Task details
Please keep to the lines below from the one with "camera: 15 degrees right, 0 degrees up" through the one with "move | étoile/turquoise", and restate them word for word, ends included.

[Before-and-after object listings]
⁂
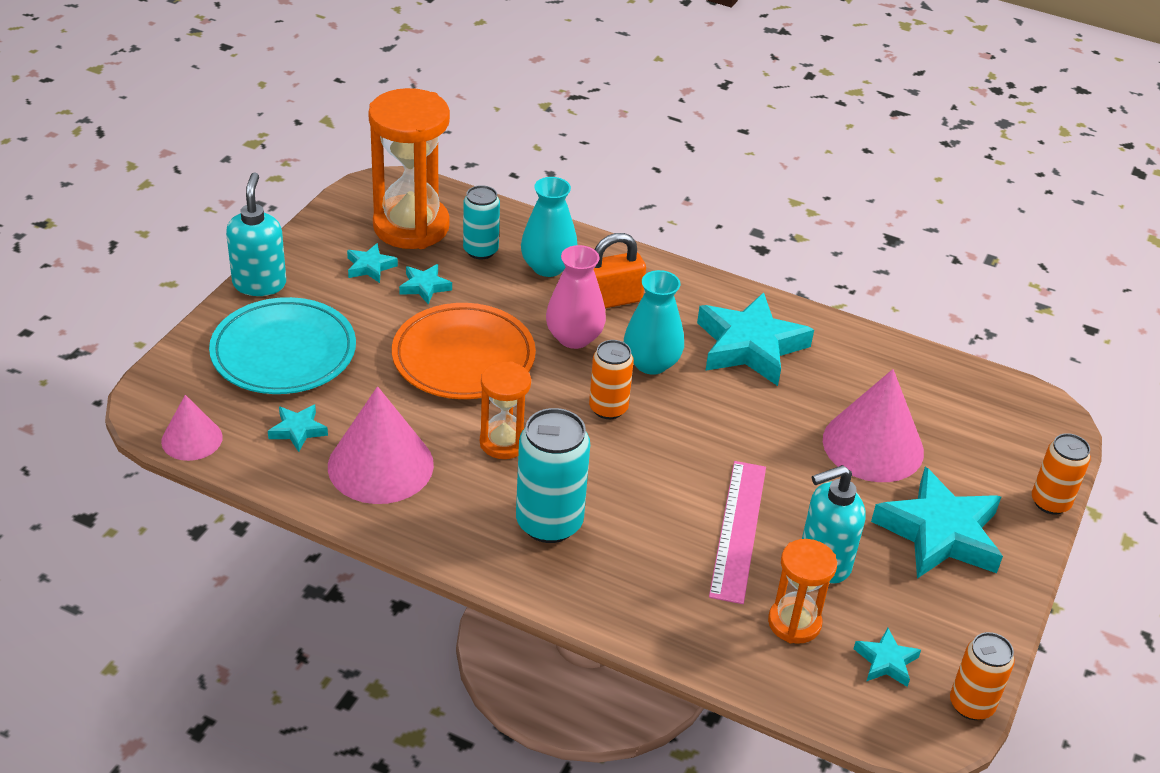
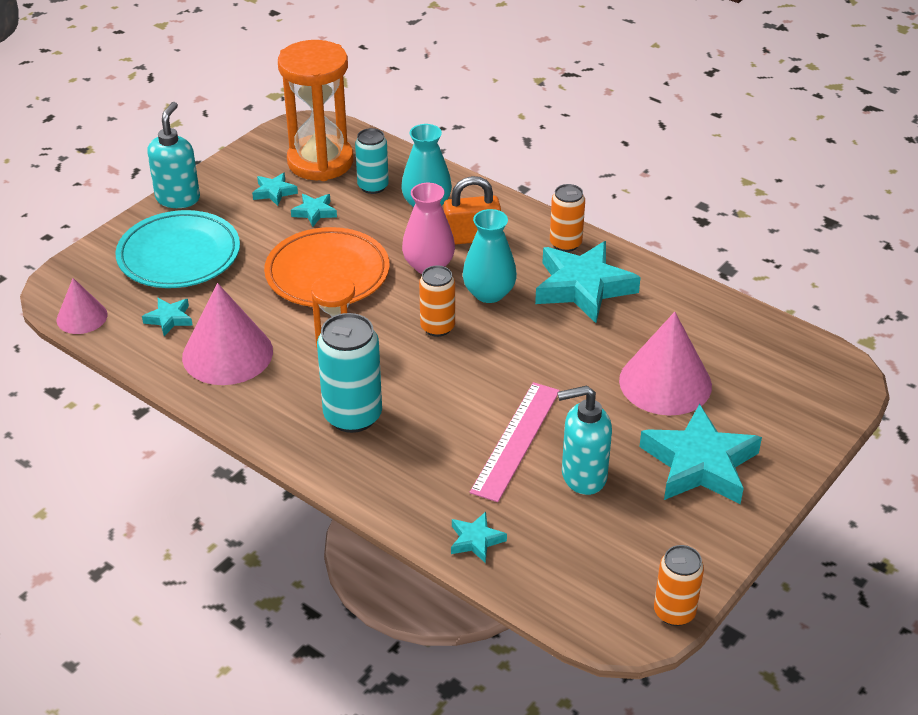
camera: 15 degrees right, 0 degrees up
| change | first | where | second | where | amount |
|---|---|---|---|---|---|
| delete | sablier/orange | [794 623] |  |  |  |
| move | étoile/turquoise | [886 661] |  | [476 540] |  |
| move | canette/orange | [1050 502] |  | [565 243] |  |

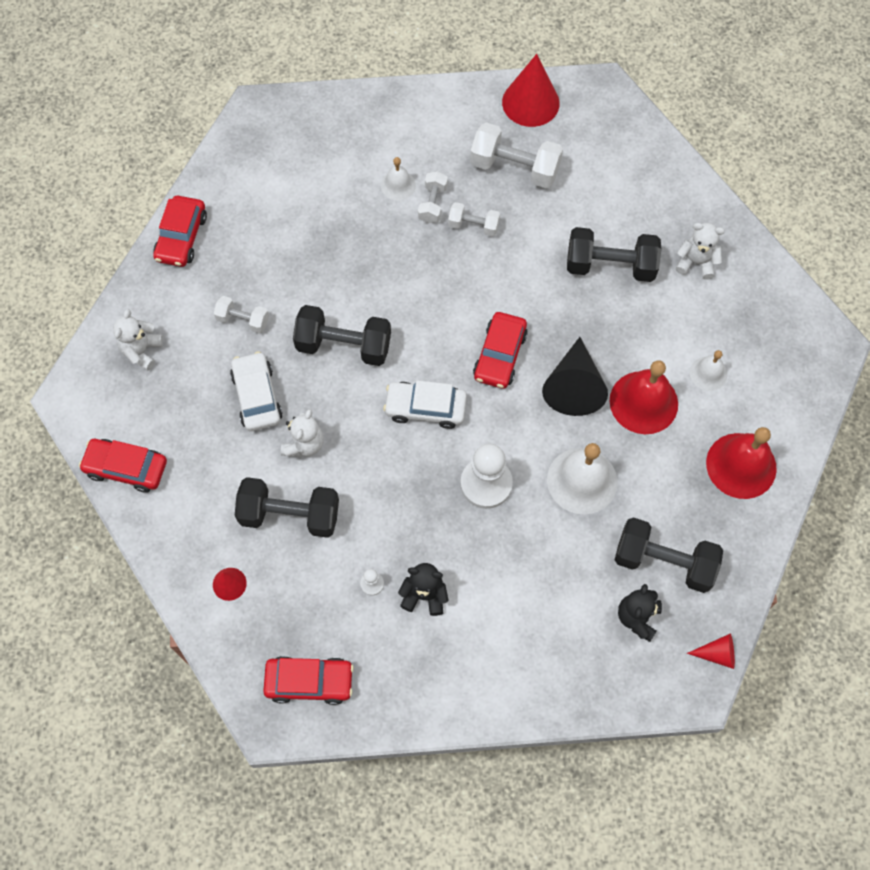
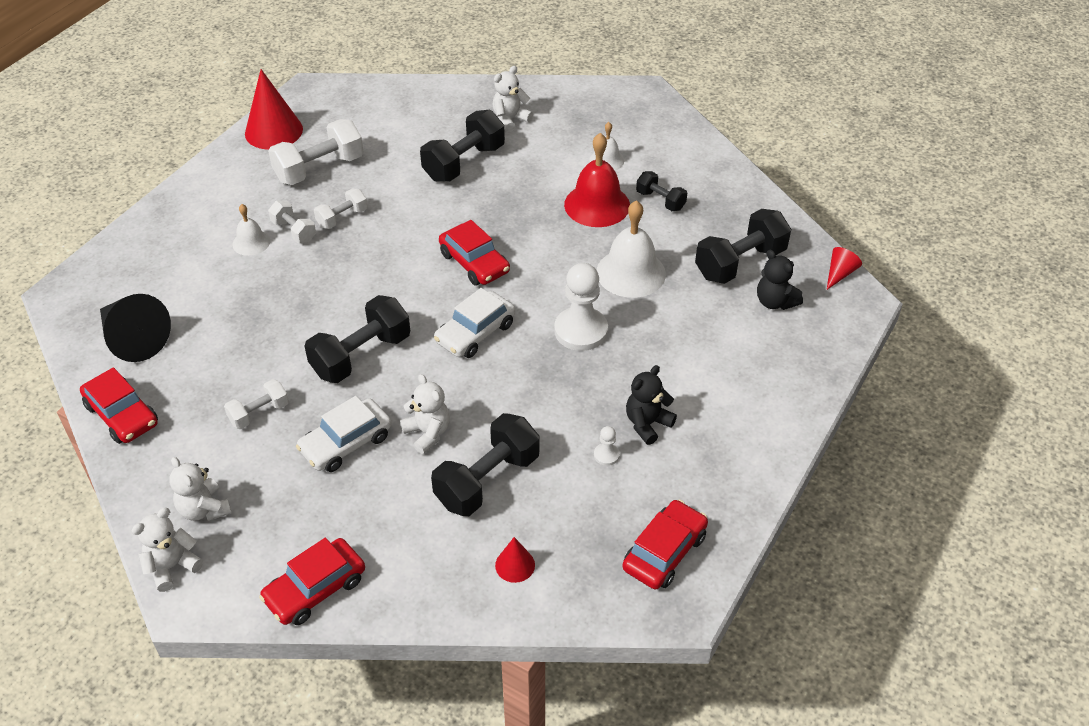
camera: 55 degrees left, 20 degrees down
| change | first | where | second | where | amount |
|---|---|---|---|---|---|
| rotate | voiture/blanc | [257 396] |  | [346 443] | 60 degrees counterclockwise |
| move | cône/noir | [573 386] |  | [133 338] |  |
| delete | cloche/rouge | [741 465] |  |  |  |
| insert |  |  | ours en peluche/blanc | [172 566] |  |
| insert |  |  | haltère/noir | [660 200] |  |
⁂
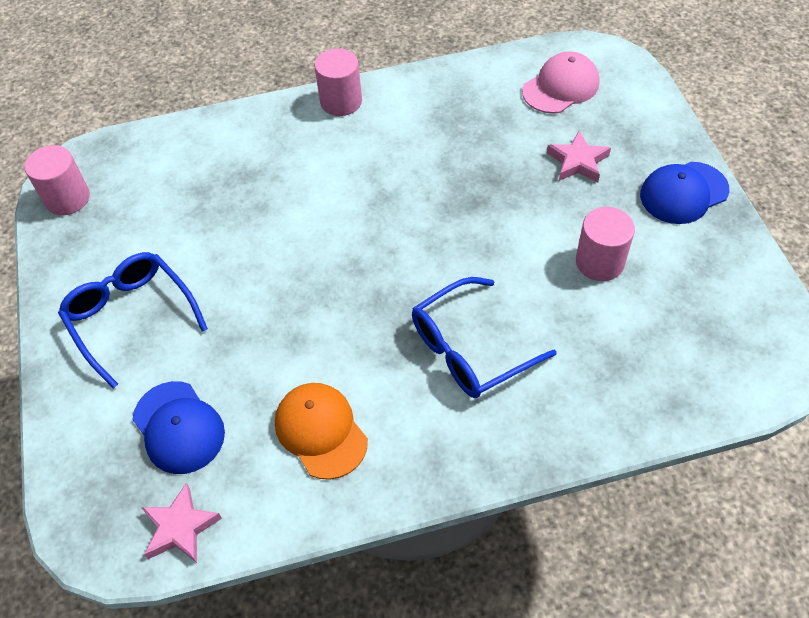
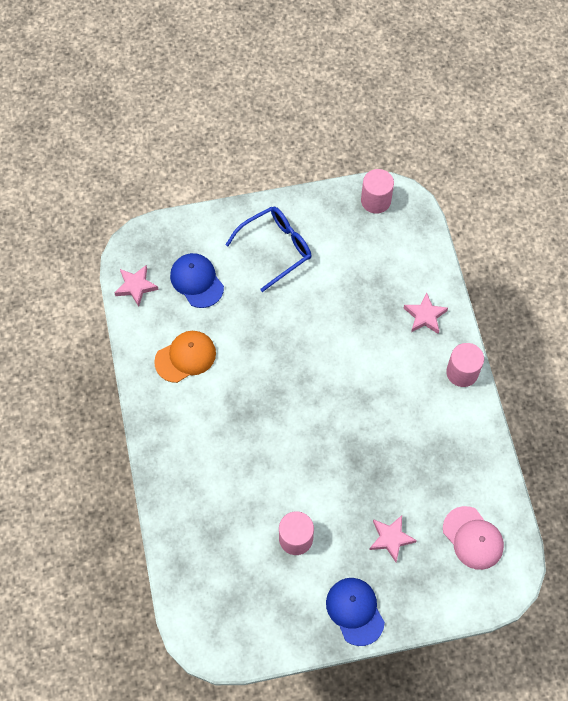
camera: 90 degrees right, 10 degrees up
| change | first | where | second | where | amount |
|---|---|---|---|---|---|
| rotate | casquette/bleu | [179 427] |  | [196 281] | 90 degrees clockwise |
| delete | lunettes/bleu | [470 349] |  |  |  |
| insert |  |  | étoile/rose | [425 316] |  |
⁂
Written answer
camera: 15 degrees right, 0 degrees up
| change | first | where | second | where | amount |
|---|---|---|---|---|---|
| delete | sablier/orange | [794 623] |  |  |  |
| move | étoile/turquoise | [886 661] |  | [476 540] |  |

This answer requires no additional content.